#### What to do:
For each record, copy the text exactly and omit any picture it holds.
▼
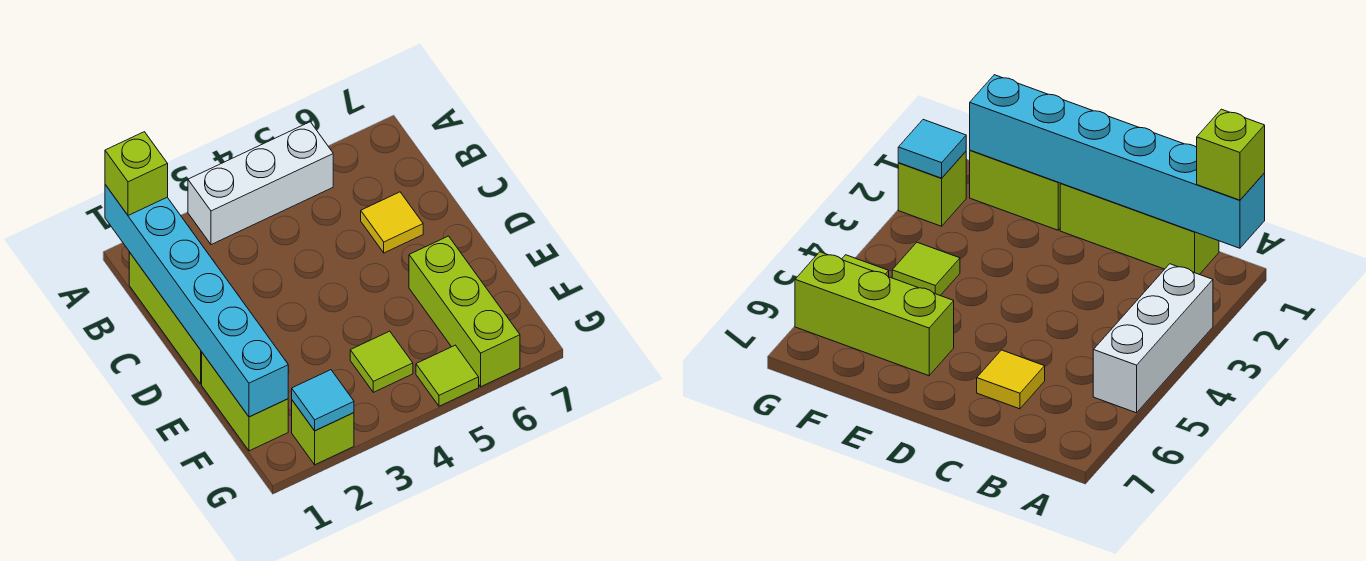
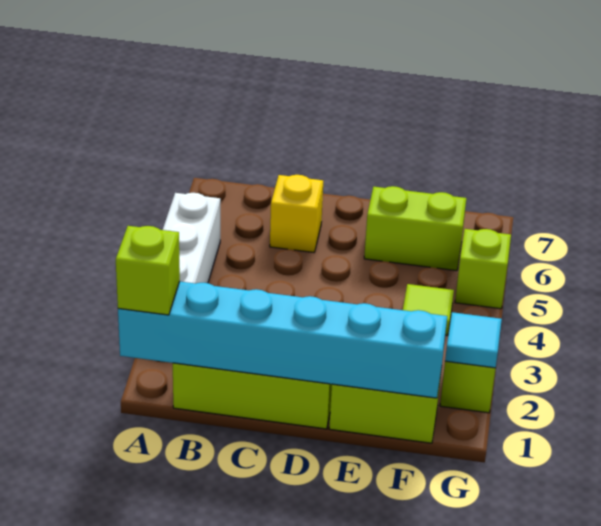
yellow tile C6 level 1 -> yellow brick C6 level 1
lime brick E6:G6 level 1 -> lime brick E6:F6 level 1
lime tile G5 level 1 -> lime brick G5 level 1

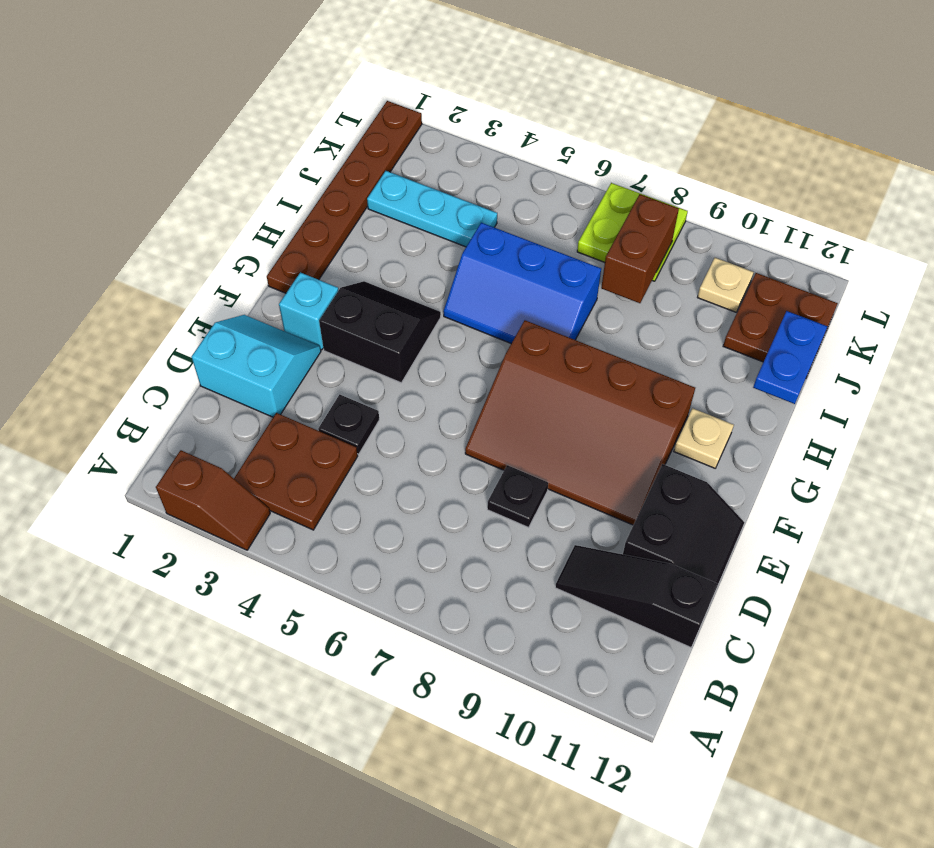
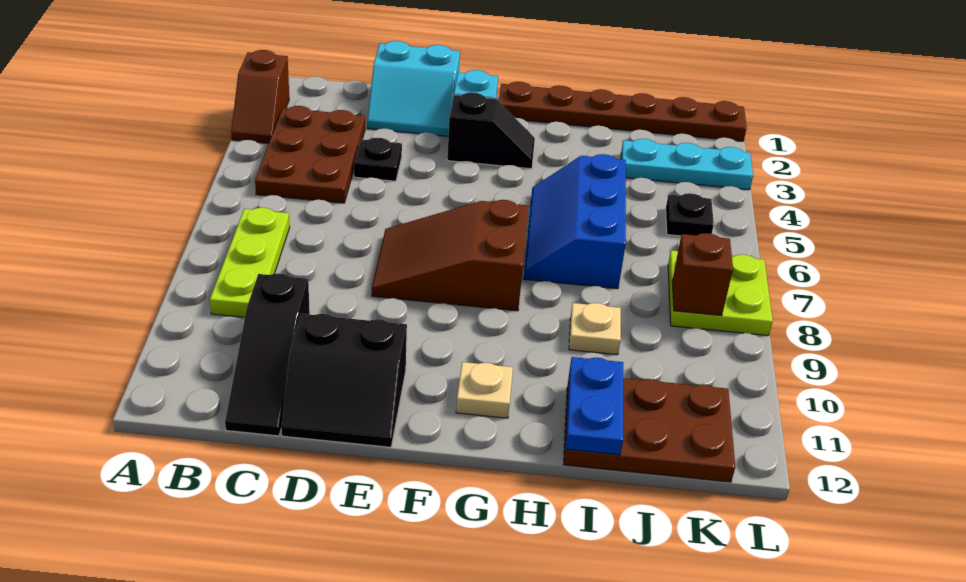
brown plate B3:C4 level 1 -> brown plate B3:C5 level 1
none -> lime plate B7:B9 level 1
black slope C10:C12 level 1 top 12 -> black slope C10:C12 level 1 top 10
cyan slope D1:E2 level 1 top D -> cyan slope D1:E2 level 1 top 1
black plate D8 level 1 -> black plate K5 level 1
brown slope E7:G10 level 1 top G -> brown slope E7:G8 level 1 top G
black slope F3:G4 level 1 top F -> black slope F3:G3 level 1 top F
blue plate I12:J12 level 2 -> blue plate I11:I12 level 2
cyan plate J2:J4 level 1 -> cyan plate J3:L3 level 1
brown brick J8:K8 level 2 -> brown brick K8 level 2
brown plate J11:K12 level 1 -> brown plate I11:K12 level 1
tan plate K10 level 1 -> tan plate I9 level 1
▲
#### Response to the task:
yellow tile C6 level 1 -> yellow brick C6 level 1
lime brick E6:G6 level 1 -> lime brick E6:F6 level 1
lime tile G5 level 1 -> lime brick G5 level 1

brown plate B3:C4 level 1 -> brown plate B3:C5 level 1
none -> lime plate B7:B9 level 1
black slope C10:C12 level 1 top 12 -> black slope C10:C12 level 1 top 10
cyan slope D1:E2 level 1 top D -> cyan slope D1:E2 level 1 top 1
black plate D8 level 1 -> black plate K5 level 1
brown slope E7:G10 level 1 top G -> brown slope E7:G8 level 1 top G
black slope F3:G4 level 1 top F -> black slope F3:G3 level 1 top F
blue plate I12:J12 level 2 -> blue plate I11:I12 level 2
cyan plate J2:J4 level 1 -> cyan plate J3:L3 level 1
brown brick J8:K8 level 2 -> brown brick K8 level 2
brown plate J11:K12 level 1 -> brown plate I11:K12 level 1
tan plate K10 level 1 -> tan plate I9 level 1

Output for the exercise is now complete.